→ Description of the task
Reproduce the closing part of the entries exactly: the line with "Can you find <item>vessel or blood</item>?" and all lines after it, ending with the last line, and nothing else.

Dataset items
========================================================================
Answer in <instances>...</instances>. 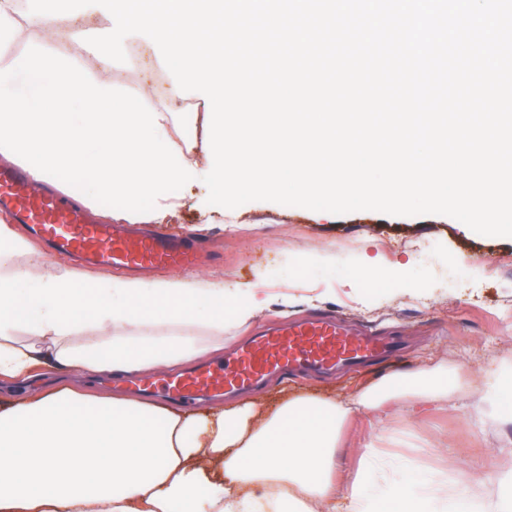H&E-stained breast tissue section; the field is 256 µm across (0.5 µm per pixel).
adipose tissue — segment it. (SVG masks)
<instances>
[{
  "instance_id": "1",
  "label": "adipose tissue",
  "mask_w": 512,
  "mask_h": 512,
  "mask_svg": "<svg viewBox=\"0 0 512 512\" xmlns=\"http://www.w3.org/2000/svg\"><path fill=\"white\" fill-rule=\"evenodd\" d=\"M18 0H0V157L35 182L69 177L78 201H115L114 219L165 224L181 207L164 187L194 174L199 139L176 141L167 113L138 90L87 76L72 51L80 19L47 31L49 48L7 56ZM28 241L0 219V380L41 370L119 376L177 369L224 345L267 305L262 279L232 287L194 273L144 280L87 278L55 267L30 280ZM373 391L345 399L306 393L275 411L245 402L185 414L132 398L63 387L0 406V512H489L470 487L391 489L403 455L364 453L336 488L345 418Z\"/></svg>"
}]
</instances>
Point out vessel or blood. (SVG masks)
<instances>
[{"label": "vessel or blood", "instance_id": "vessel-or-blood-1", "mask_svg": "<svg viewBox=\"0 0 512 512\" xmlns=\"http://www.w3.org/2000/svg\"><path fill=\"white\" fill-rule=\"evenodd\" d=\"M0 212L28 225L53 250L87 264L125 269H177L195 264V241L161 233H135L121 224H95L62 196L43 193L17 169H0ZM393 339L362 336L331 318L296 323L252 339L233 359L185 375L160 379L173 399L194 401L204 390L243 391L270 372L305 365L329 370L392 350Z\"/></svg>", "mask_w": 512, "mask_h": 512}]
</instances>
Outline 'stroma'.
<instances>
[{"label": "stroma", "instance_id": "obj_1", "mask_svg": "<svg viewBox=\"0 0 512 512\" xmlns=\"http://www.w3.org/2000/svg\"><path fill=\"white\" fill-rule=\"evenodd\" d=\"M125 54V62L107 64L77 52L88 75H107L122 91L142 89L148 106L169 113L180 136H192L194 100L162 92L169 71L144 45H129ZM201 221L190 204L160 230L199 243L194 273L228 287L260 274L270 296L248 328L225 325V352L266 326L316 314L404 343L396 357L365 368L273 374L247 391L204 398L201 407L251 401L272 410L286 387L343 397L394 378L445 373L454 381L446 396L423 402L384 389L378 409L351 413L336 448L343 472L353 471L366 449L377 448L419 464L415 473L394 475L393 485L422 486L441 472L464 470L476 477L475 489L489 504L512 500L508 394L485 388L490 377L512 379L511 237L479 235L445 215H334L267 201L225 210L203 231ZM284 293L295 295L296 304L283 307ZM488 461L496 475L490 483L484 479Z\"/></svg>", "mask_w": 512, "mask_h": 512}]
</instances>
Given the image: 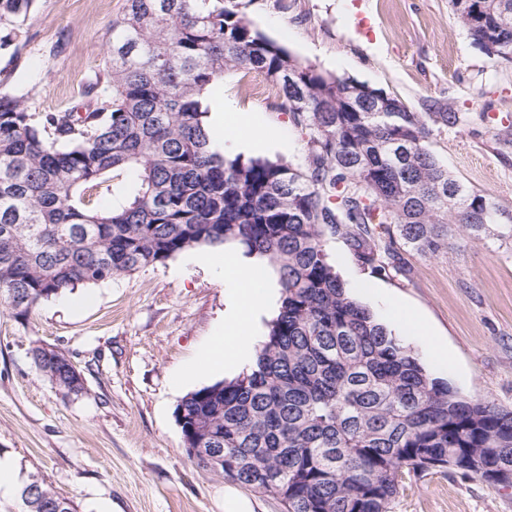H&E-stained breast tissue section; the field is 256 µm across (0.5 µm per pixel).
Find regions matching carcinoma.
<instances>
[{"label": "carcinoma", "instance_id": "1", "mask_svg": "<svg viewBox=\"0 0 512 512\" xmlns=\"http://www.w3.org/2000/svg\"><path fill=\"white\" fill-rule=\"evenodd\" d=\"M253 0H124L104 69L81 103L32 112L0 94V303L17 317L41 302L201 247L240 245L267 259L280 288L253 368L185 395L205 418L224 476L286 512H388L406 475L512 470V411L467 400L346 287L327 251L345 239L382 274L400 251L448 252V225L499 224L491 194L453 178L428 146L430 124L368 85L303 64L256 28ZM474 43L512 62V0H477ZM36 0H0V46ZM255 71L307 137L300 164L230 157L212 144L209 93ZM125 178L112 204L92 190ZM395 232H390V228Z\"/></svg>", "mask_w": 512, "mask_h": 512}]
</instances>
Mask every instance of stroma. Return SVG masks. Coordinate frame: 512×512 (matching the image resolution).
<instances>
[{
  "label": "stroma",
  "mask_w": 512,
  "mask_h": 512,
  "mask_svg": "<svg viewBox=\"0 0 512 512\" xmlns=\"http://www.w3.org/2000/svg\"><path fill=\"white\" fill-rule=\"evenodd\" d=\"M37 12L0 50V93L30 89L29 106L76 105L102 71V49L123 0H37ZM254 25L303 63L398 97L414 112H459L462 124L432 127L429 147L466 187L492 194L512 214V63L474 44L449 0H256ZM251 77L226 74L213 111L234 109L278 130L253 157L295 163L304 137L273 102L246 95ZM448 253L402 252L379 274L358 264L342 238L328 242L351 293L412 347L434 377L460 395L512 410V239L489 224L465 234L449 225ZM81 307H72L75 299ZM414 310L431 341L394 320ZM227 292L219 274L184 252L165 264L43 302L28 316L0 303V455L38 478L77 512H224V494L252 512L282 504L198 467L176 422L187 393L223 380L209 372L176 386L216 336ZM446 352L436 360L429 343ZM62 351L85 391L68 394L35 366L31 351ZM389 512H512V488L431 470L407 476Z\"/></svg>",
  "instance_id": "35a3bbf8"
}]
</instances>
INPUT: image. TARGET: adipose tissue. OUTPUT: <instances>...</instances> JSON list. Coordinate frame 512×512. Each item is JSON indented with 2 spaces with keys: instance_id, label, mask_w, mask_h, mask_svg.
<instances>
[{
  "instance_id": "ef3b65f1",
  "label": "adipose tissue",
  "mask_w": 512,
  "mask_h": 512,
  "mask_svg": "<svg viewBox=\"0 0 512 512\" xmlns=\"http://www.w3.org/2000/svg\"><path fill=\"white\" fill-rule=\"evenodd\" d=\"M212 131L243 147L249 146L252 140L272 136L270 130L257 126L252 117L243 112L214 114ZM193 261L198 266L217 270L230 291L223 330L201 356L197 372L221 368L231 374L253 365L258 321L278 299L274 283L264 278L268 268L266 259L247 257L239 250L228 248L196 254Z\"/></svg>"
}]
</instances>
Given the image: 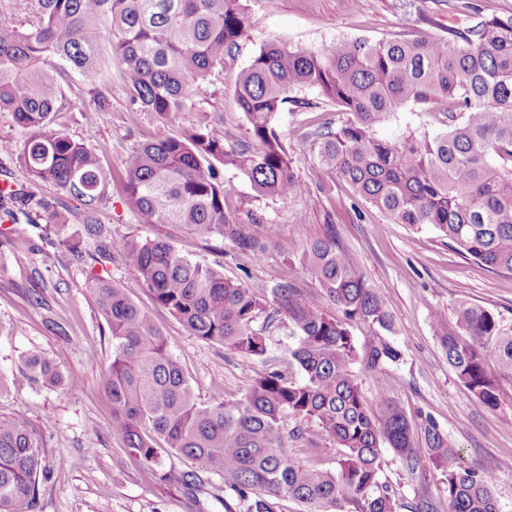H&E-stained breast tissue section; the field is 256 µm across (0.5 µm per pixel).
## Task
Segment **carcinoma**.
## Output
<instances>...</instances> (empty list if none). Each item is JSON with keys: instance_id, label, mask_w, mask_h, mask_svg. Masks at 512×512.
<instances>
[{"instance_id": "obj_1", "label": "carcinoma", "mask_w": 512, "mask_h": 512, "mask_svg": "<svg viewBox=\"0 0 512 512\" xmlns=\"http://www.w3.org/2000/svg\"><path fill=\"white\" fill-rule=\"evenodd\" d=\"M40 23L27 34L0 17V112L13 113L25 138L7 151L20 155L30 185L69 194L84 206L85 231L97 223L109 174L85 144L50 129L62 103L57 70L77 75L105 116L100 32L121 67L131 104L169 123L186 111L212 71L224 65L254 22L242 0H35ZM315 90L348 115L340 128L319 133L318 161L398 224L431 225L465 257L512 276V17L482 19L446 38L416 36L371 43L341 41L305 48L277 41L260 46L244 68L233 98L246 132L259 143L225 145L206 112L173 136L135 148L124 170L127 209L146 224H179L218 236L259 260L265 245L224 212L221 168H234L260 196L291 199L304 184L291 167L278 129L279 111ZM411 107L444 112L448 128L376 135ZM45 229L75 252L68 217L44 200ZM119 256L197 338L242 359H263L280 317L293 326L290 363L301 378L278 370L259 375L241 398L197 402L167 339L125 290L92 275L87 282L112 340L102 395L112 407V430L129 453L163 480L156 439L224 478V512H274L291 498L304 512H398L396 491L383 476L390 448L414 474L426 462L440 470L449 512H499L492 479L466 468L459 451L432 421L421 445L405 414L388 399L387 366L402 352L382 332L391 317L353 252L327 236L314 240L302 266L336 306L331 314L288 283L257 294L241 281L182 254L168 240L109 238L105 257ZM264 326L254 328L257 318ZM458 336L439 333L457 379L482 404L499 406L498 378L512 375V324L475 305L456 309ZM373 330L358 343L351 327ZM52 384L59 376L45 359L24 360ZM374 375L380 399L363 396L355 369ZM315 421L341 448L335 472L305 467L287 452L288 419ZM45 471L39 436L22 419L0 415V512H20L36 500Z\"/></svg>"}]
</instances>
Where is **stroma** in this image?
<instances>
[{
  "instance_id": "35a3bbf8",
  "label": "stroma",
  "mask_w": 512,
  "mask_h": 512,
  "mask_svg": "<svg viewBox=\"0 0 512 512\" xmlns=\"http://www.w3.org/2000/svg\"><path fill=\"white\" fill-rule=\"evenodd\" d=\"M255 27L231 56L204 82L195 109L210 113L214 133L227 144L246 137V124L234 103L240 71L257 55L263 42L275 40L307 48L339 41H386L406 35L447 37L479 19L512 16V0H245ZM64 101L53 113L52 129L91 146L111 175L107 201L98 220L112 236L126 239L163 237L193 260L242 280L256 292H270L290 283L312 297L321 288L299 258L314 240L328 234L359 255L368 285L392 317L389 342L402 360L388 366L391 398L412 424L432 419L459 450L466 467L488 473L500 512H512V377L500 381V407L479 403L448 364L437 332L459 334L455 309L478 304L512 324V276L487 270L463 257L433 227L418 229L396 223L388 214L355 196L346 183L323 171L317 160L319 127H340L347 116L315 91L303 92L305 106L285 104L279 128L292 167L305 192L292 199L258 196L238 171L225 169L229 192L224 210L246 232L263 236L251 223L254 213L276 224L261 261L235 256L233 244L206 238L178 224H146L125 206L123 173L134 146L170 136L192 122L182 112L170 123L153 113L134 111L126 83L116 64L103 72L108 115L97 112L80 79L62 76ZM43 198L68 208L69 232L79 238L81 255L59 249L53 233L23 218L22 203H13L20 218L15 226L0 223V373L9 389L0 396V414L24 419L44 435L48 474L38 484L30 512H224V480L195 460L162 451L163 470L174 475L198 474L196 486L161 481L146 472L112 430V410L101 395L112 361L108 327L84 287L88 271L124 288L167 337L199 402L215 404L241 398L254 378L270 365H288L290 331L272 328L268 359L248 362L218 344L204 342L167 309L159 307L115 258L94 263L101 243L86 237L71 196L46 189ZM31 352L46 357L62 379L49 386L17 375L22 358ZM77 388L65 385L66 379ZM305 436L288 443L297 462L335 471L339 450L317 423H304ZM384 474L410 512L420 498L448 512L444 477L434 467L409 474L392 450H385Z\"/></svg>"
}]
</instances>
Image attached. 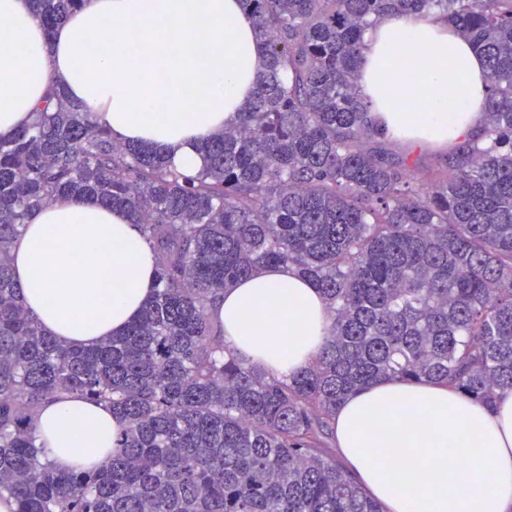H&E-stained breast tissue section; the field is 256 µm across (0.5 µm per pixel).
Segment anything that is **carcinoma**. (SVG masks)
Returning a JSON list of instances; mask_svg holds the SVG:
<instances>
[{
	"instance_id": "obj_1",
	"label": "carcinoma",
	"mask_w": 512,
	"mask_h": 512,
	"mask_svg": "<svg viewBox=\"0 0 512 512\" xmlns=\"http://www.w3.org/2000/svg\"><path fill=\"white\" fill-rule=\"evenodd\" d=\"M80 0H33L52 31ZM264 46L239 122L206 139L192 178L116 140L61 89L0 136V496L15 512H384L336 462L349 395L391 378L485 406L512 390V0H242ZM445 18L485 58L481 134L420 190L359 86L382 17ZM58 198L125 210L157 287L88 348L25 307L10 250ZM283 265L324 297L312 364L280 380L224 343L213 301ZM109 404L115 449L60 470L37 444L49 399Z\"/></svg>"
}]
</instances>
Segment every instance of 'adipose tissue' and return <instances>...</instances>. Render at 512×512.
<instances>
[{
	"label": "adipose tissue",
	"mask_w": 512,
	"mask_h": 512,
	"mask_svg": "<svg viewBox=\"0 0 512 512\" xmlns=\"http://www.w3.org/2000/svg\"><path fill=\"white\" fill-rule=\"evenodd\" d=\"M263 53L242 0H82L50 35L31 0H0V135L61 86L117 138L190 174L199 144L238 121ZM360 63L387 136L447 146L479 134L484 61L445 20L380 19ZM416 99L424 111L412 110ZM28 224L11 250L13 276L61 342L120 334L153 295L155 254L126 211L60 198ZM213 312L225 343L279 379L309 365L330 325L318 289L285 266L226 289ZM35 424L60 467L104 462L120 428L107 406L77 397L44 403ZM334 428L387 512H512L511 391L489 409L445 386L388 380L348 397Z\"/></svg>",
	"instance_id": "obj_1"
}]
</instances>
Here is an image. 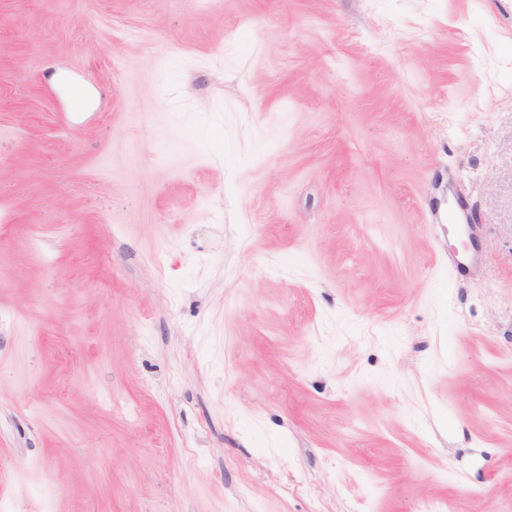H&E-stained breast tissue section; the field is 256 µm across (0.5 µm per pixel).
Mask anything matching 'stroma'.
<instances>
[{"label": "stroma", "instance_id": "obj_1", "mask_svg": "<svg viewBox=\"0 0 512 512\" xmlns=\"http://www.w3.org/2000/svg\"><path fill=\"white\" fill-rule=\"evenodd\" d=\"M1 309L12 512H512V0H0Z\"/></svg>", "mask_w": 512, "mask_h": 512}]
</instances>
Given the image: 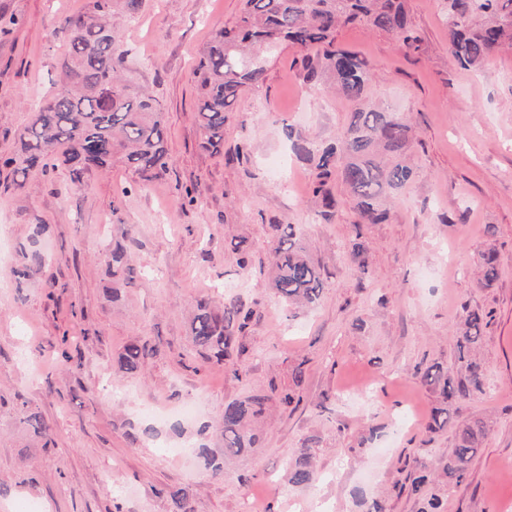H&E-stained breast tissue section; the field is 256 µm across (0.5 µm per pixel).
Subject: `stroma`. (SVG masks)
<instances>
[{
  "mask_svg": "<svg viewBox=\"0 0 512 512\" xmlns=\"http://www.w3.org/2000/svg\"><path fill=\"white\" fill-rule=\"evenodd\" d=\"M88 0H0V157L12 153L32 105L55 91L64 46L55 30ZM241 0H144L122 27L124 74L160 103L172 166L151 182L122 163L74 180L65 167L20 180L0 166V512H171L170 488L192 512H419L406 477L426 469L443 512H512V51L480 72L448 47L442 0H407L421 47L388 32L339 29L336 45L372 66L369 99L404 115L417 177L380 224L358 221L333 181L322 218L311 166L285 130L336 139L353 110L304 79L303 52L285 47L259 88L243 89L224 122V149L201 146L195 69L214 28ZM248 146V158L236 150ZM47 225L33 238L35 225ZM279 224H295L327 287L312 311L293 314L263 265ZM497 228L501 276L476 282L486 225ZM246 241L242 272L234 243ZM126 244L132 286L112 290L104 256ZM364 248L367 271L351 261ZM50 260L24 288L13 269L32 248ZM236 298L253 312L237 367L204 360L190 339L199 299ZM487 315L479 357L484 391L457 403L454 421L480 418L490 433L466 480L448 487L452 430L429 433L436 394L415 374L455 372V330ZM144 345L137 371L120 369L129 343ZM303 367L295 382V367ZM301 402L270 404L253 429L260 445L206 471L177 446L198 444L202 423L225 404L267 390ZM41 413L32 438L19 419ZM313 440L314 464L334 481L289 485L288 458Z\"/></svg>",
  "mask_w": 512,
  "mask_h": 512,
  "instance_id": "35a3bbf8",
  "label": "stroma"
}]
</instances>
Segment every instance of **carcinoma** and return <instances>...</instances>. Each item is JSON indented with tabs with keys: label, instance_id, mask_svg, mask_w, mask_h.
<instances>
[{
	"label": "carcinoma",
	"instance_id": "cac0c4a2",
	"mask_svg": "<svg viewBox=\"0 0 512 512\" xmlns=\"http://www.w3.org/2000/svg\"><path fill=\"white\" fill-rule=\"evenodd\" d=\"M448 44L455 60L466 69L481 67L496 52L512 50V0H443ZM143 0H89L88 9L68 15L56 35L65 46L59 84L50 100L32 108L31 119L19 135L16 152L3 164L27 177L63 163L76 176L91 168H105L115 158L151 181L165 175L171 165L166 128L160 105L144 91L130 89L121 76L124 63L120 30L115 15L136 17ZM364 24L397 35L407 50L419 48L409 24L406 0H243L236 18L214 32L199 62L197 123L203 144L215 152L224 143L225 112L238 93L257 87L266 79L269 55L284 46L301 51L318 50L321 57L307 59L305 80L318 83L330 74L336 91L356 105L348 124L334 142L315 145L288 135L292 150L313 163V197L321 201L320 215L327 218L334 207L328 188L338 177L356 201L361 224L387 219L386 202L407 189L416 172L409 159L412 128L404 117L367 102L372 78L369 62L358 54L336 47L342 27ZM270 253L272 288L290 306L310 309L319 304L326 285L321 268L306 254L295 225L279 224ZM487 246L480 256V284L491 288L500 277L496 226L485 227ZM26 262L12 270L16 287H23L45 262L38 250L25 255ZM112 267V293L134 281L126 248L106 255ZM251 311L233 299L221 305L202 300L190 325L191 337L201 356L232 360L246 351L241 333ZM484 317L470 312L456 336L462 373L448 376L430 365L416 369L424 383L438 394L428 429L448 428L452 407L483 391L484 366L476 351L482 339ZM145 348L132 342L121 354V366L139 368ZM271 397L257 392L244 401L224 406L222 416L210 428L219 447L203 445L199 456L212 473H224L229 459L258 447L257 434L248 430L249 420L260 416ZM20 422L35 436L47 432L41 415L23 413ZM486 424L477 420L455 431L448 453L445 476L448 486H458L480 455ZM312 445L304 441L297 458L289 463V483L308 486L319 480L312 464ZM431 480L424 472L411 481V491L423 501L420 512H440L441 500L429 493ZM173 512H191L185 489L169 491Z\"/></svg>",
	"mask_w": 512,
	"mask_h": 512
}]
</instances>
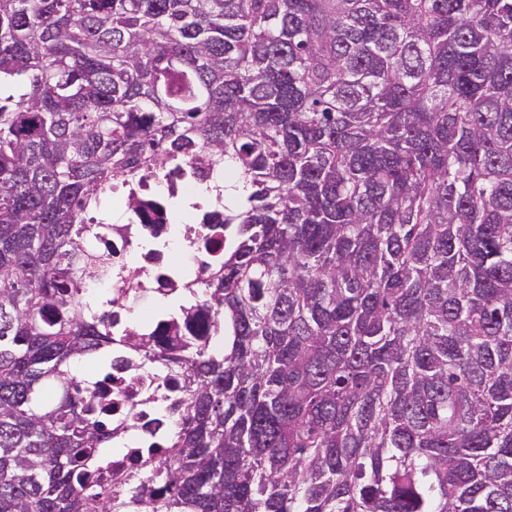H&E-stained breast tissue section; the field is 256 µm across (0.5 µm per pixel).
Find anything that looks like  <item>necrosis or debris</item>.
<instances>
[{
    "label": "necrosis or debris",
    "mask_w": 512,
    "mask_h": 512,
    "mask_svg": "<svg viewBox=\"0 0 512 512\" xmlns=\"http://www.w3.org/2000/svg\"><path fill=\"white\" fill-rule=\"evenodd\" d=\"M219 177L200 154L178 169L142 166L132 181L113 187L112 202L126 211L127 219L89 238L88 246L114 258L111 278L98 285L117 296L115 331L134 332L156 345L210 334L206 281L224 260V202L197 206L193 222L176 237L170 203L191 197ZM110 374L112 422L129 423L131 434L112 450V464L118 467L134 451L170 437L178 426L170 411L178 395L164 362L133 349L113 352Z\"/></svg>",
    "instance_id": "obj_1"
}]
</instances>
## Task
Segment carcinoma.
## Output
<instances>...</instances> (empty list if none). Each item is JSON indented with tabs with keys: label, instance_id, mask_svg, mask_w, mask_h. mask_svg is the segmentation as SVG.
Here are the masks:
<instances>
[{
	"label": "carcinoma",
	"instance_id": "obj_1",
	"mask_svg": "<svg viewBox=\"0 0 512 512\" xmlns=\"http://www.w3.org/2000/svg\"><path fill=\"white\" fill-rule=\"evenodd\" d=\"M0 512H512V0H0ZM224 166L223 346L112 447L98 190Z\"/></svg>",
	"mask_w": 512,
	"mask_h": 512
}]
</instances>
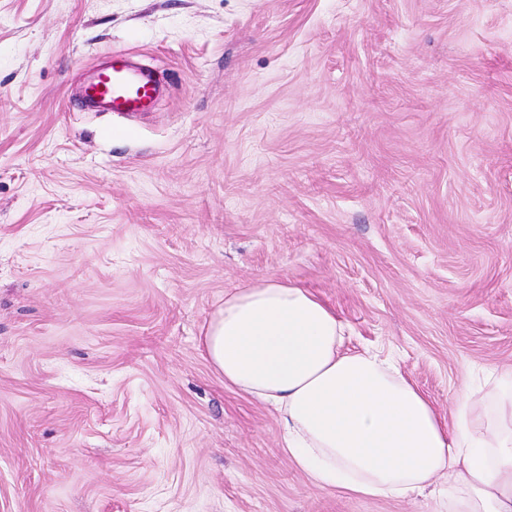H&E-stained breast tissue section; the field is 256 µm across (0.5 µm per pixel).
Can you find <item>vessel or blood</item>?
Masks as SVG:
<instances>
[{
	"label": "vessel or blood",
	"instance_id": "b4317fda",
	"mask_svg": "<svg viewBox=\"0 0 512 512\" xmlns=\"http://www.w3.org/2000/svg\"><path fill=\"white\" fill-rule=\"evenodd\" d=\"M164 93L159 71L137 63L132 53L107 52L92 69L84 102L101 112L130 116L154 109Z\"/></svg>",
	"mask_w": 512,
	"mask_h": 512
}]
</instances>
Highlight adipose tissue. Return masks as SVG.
========================================================================
→ Worked solution
Can you find <item>vessel or blood</item>?
Masks as SVG:
<instances>
[{
	"label": "vessel or blood",
	"instance_id": "b4317fda",
	"mask_svg": "<svg viewBox=\"0 0 512 512\" xmlns=\"http://www.w3.org/2000/svg\"><path fill=\"white\" fill-rule=\"evenodd\" d=\"M164 93L159 71L137 63L132 53L107 52L92 69L84 102L101 112L130 116L154 109Z\"/></svg>",
	"mask_w": 512,
	"mask_h": 512
}]
</instances>
Highlight adipose tissue. Return masks as SVG.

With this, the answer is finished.